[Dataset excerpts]

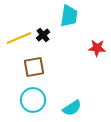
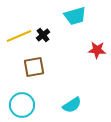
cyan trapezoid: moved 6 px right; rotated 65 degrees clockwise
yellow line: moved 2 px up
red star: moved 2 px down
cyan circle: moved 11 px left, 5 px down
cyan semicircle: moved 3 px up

Stated exercise — Please update the items by changing every "cyan" to "teal", keeping everything else the same. Leave the pictures out of your answer.

Correct output —
teal trapezoid: moved 6 px right; rotated 65 degrees clockwise
yellow line: moved 2 px up
red star: moved 2 px down
teal circle: moved 11 px left, 5 px down
teal semicircle: moved 3 px up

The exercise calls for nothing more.